Aim of the task:
The records below are to be set down again exactly, with the pictures left out.
____ Data provided
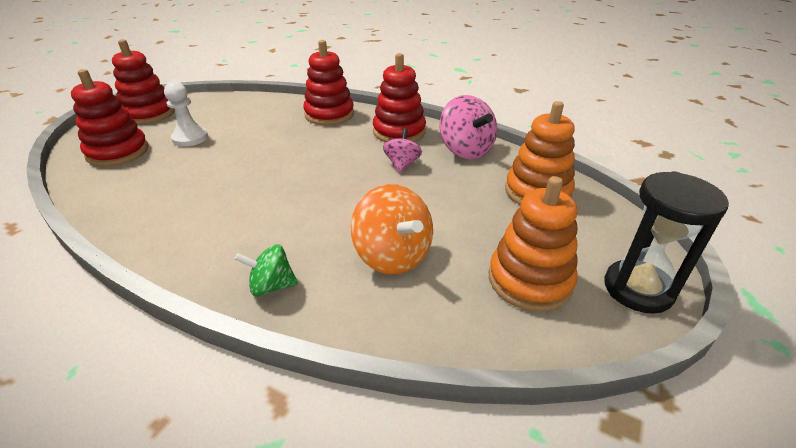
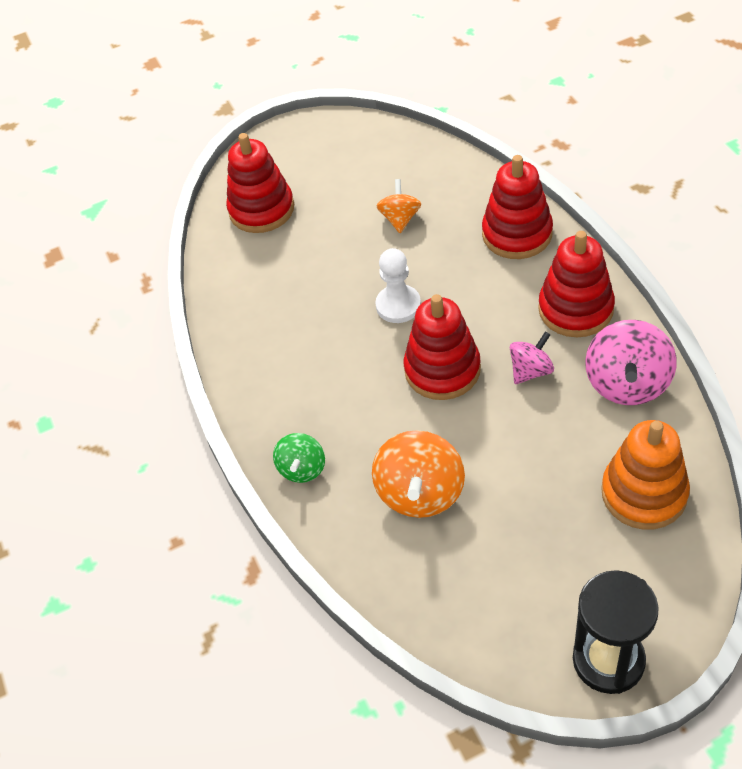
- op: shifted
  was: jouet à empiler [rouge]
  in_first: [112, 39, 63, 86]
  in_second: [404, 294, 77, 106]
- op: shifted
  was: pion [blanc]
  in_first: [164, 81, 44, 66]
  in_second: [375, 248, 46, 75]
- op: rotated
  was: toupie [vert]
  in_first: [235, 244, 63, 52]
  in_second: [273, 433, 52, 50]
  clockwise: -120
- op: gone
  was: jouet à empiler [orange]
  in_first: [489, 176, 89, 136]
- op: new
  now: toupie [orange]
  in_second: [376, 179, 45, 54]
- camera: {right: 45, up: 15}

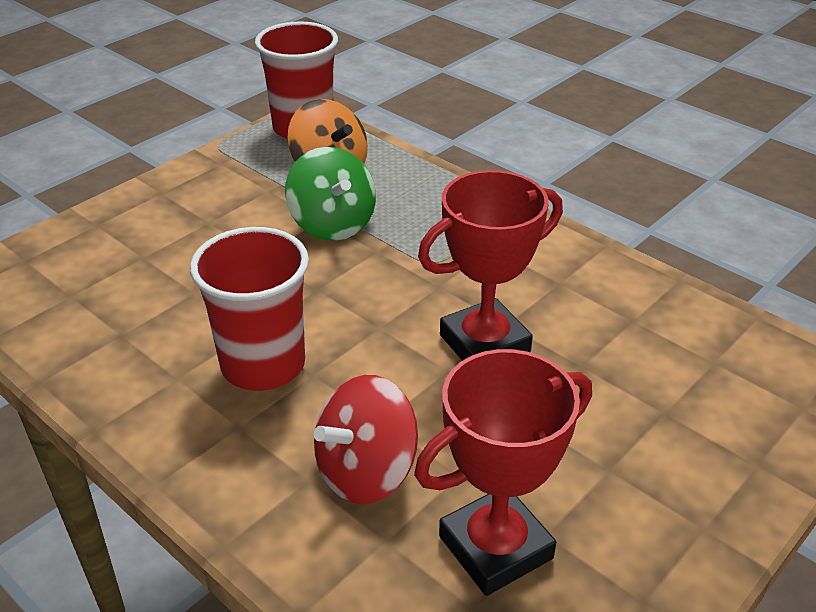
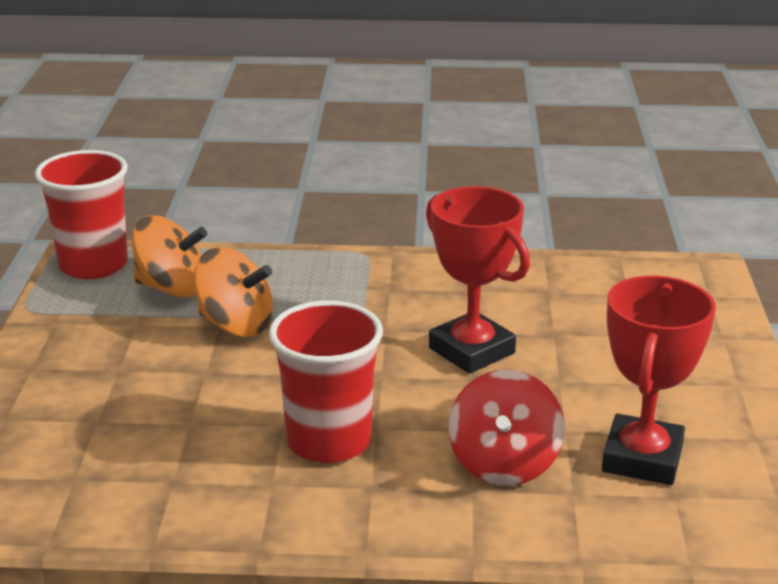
- op: repainted
  was: toupie [vert]
  now: toupie [orange]
  in_first: [285, 147, 91, 94]
  in_second: [194, 247, 79, 90]
- op: rotated
  was: trophée [rouge]
  in_first: [418, 170, 145, 191]
  in_second: [426, 186, 104, 188]
  clockwise: -60
- camera: {right: -40, up: -10}

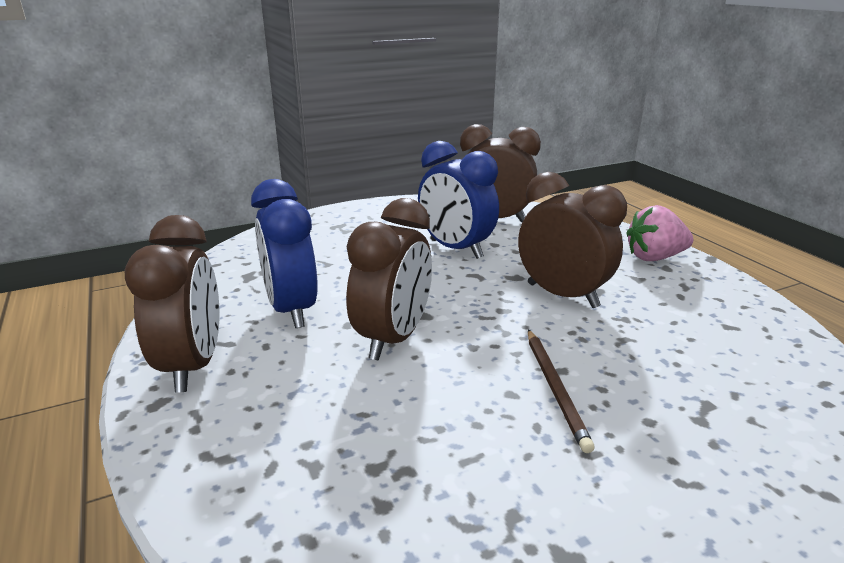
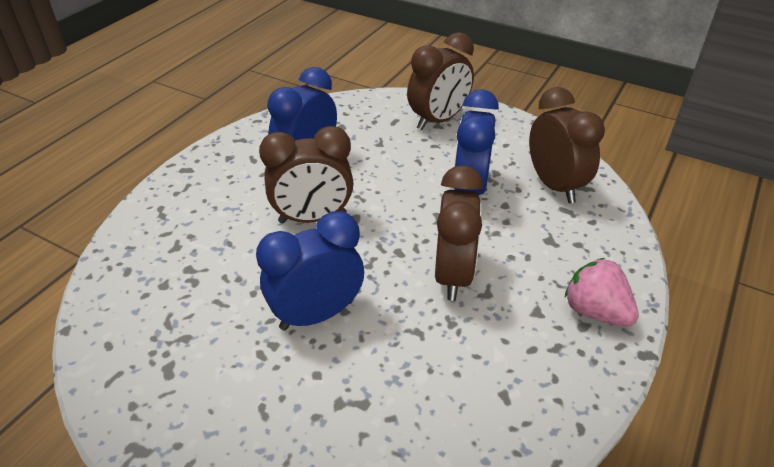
- op: shifted
  was: réveil [marron]
  in_first: [124, 215, 95, 178]
  in_second: [407, 32, 67, 98]
- op: swapped
  was: crayon [marron]
  now: réveil [bleu]
  in_first: [528, 330, 66, 123]
  in_second: [256, 211, 108, 120]
- camera: {right: 55, up: 15}

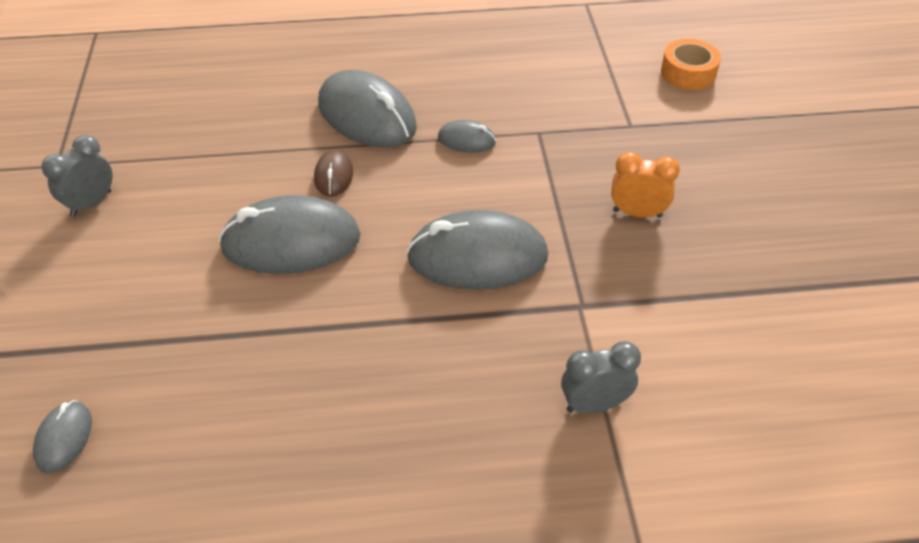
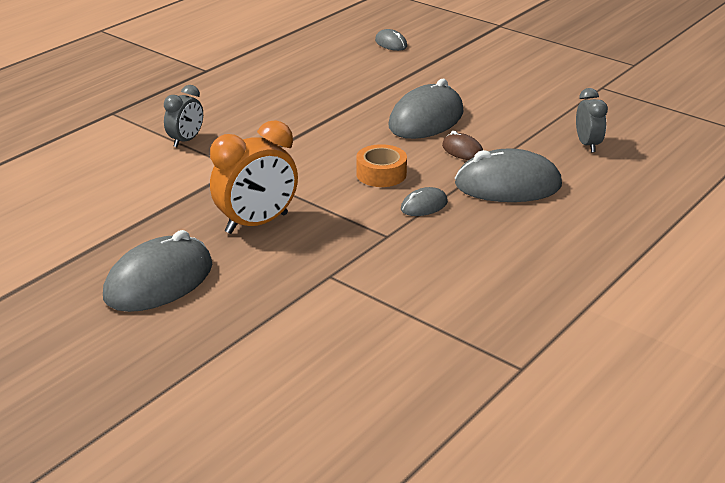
- op: shifted
  was: réveil [gris]
  in_first: [41, 135, 72, 82]
  in_second: [576, 88, 32, 64]
- op: shifted
  was: souris [gris]
  in_first: [406, 210, 142, 80]
  in_second: [103, 230, 109, 82]
- op: scaled
  was: réveil [orange]
  in_first: [611, 152, 69, 66]
  in_second: [210, 120, 88, 114]
  ratio: 1.69
- op: shifted
  was: ruban adhésif [orange]
  in_first: [661, 39, 60, 51]
  in_second: [356, 144, 51, 43]
- camera: {right: 135, up: -15}

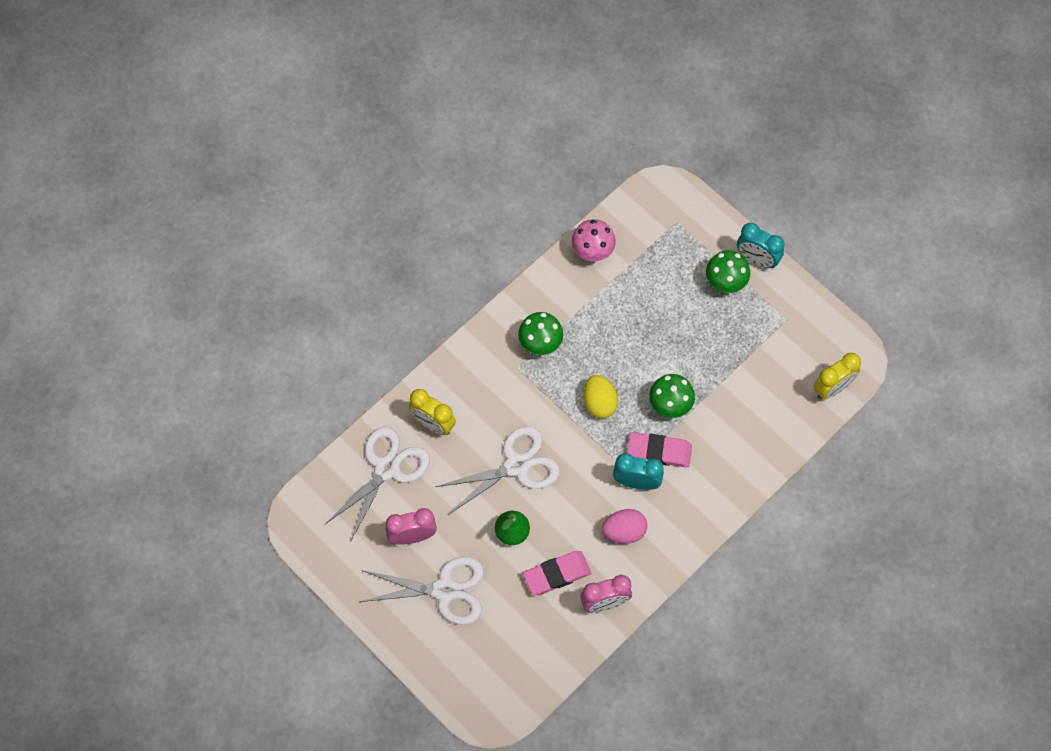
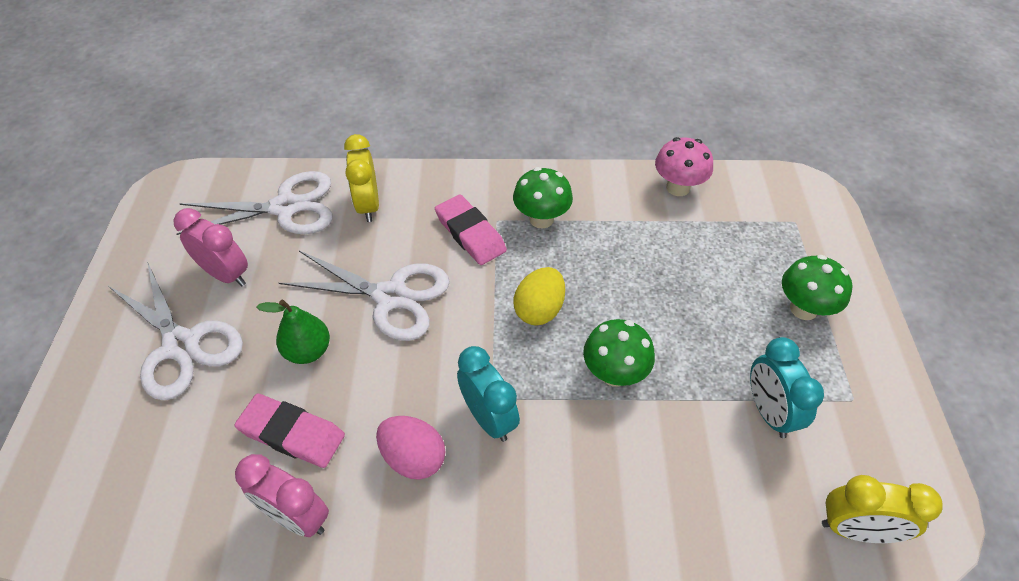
- op: shifted
  was: gomme [rose]
  in_first: [627, 432, 65, 36]
  in_second: [435, 195, 72, 70]
- op: shifted
  was: réveil [turquoise]
  in_first: [737, 223, 47, 45]
  in_second: [750, 337, 74, 101]
- camera: {right: 45, up: -15}

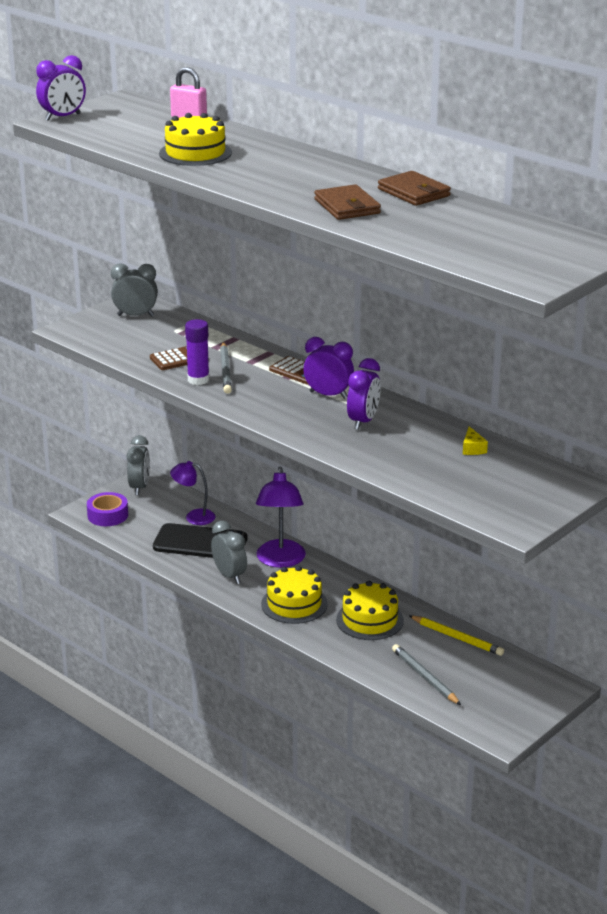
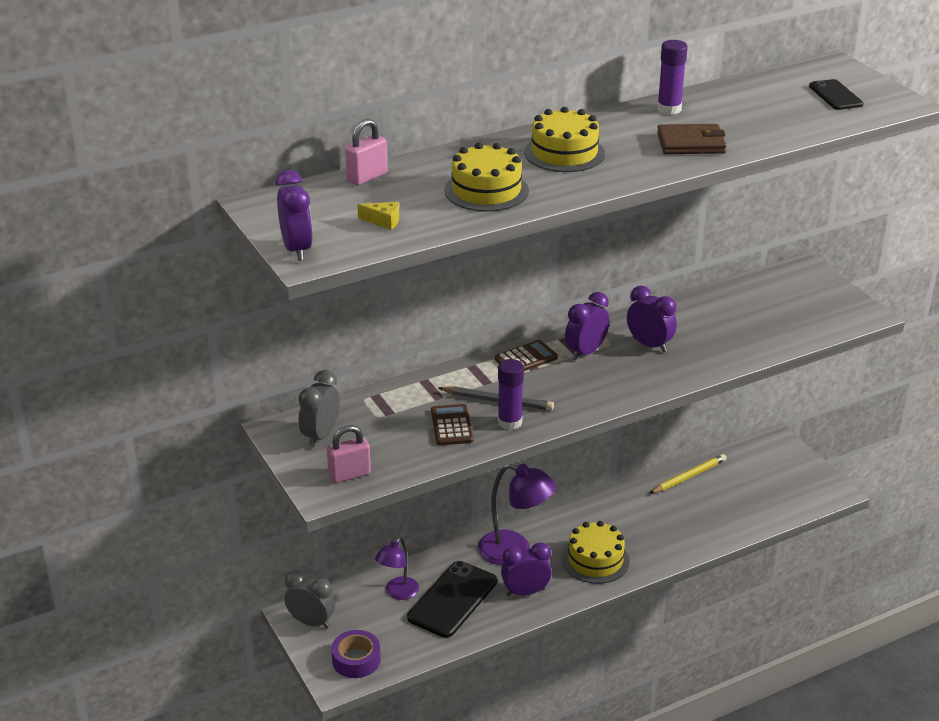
- op: repainted
  was: réveil [gris]
  now: réveil [violet]
  in_first: [211, 521, 36, 63]
  in_second: [501, 542, 51, 54]
- op: shifted
  was: gâteau [jaune]
  in_first: [336, 581, 68, 59]
  in_second: [524, 107, 81, 65]
- op: swapped
  was: portefeuille [marron]
  now: bâton de colle [violet]
  in_first: [378, 171, 73, 35]
  in_second: [657, 40, 31, 75]
- op: gone
  was: crayon [gris]
  in_first: [392, 644, 69, 61]
- op: shifted
  was: fromage [jaune]
  in_first: [463, 426, 25, 29]
  in_second: [357, 202, 42, 28]
- op: new
  now: cadenas [rose]
  in_second: [327, 425, 44, 58]
- op: new
  now: téléphone [noir]
  in_second: [809, 79, 54, 31]
- camera: {right: -70, up: 5}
________
Answer box:
- op: shifted
  was: jouet à empiler [rouge]
  in_first: [112, 39, 63, 86]
  in_second: [404, 294, 77, 106]
- op: shifted
  was: pion [blanc]
  in_first: [164, 81, 44, 66]
  in_second: [375, 248, 46, 75]
- op: rotated
  was: toupie [vert]
  in_first: [235, 244, 63, 52]
  in_second: [273, 433, 52, 50]
  clockwise: -120
- op: gone
  was: jouet à empiler [orange]
  in_first: [489, 176, 89, 136]
- op: new
  now: toupie [orange]
  in_second: [376, 179, 45, 54]
- camera: {right: 45, up: 15}

- op: repainted
  was: toupie [vert]
  now: toupie [orange]
  in_first: [285, 147, 91, 94]
  in_second: [194, 247, 79, 90]
- op: rotated
  was: trophée [rouge]
  in_first: [418, 170, 145, 191]
  in_second: [426, 186, 104, 188]
  clockwise: -60
- camera: {right: -40, up: -10}

- op: shifted
  was: réveil [marron]
  in_first: [124, 215, 95, 178]
  in_second: [407, 32, 67, 98]
- op: swapped
  was: crayon [marron]
  now: réveil [bleu]
  in_first: [528, 330, 66, 123]
  in_second: [256, 211, 108, 120]
- camera: {right: 55, up: 15}

- op: shifted
  was: réveil [gris]
  in_first: [41, 135, 72, 82]
  in_second: [576, 88, 32, 64]
- op: shifted
  was: souris [gris]
  in_first: [406, 210, 142, 80]
  in_second: [103, 230, 109, 82]
- op: scaled
  was: réveil [orange]
  in_first: [611, 152, 69, 66]
  in_second: [210, 120, 88, 114]
  ratio: 1.69
- op: shifted
  was: ruban adhésif [orange]
  in_first: [661, 39, 60, 51]
  in_second: [356, 144, 51, 43]
- camera: {right: 135, up: -15}

- op: shifted
  was: gomme [rose]
  in_first: [627, 432, 65, 36]
  in_second: [435, 195, 72, 70]
- op: shifted
  was: réveil [turquoise]
  in_first: [737, 223, 47, 45]
  in_second: [750, 337, 74, 101]
- camera: {right: 45, up: -15}

- op: repainted
  was: réveil [gris]
  now: réveil [violet]
  in_first: [211, 521, 36, 63]
  in_second: [501, 542, 51, 54]
- op: shifted
  was: gâteau [jaune]
  in_first: [336, 581, 68, 59]
  in_second: [524, 107, 81, 65]
- op: swapped
  was: portefeuille [marron]
  now: bâton de colle [violet]
  in_first: [378, 171, 73, 35]
  in_second: [657, 40, 31, 75]
- op: gone
  was: crayon [gris]
  in_first: [392, 644, 69, 61]
- op: shifted
  was: fromage [jaune]
  in_first: [463, 426, 25, 29]
  in_second: [357, 202, 42, 28]
- op: new
  now: cadenas [rose]
  in_second: [327, 425, 44, 58]
- op: new
  now: téléphone [noir]
  in_second: [809, 79, 54, 31]
- camera: {right: -70, up: 5}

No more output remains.